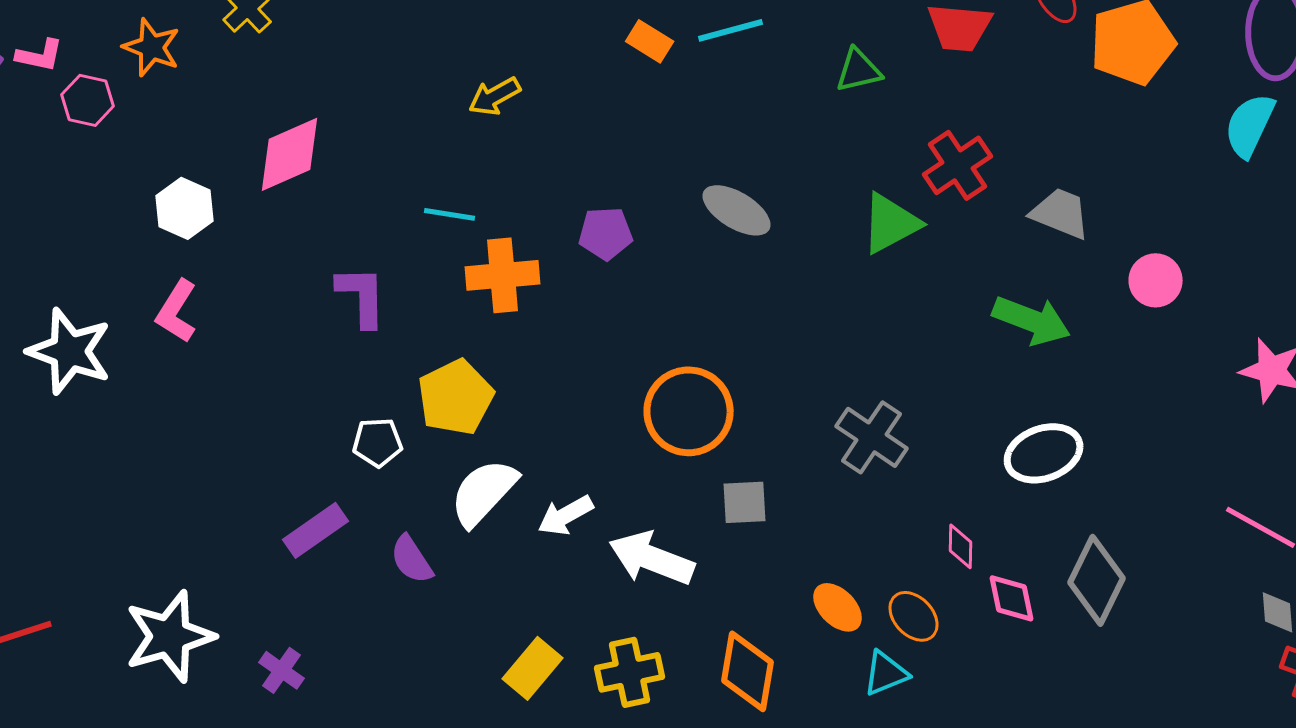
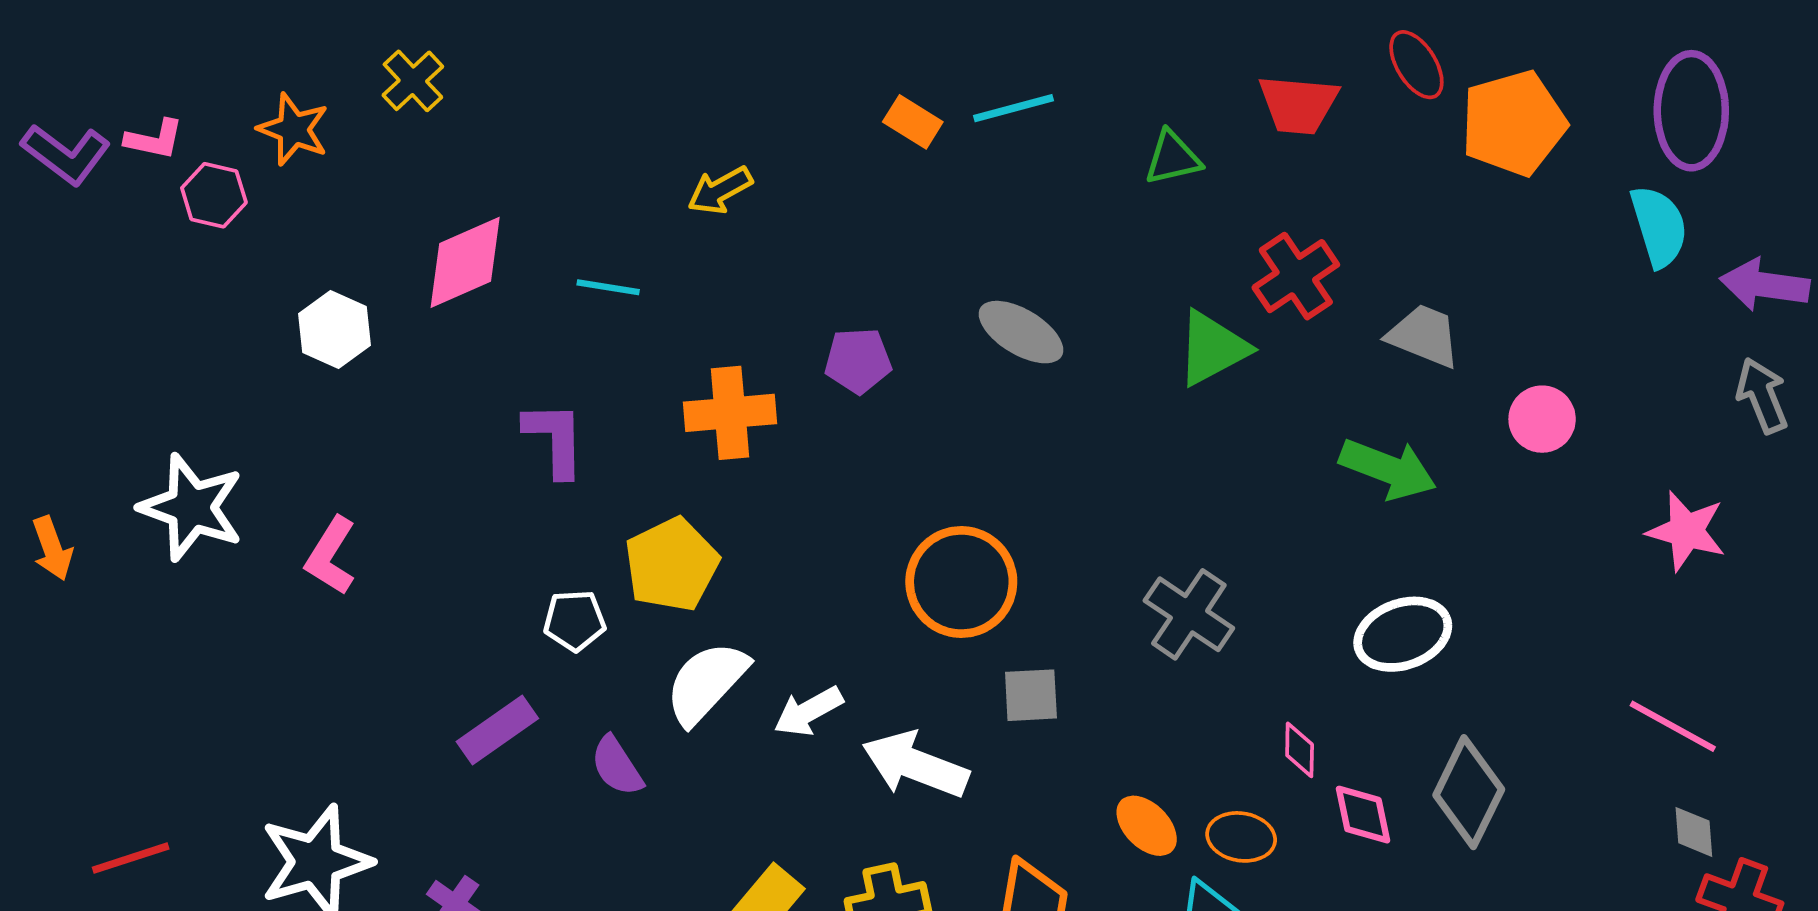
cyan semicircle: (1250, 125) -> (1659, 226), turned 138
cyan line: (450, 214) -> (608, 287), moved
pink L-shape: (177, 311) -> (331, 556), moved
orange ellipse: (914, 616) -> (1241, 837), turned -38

※ ※ ※

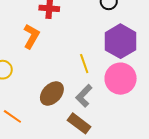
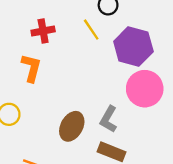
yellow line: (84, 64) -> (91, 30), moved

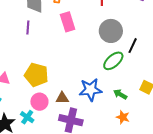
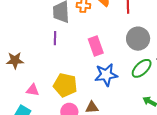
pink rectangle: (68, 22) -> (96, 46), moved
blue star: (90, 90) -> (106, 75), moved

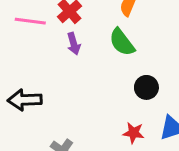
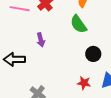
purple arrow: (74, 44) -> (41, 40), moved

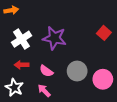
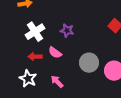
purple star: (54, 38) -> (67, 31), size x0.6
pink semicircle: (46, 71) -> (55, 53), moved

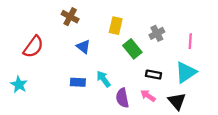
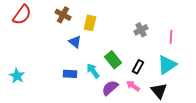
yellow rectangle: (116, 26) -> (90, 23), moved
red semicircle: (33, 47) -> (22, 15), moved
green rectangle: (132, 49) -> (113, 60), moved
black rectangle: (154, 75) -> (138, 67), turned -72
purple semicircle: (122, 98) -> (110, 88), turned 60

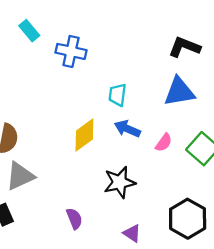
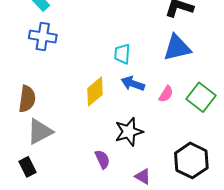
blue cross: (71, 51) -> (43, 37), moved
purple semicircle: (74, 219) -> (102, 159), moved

※ ※ ※

▶ _YOUR INSTRUCTIONS_
Copy word for word only the lines above from the one with "green rectangle: (132, 49)" through the one with "purple semicircle: (74, 219)". Leave pictures out.

▶ _WRITTEN RESPONSE_
green rectangle: (132, 49) -> (113, 60), moved
black rectangle: (154, 75) -> (138, 67), turned -72
purple semicircle: (122, 98) -> (110, 88), turned 60

blue cross: (71, 51) -> (43, 37), moved
purple semicircle: (74, 219) -> (102, 159), moved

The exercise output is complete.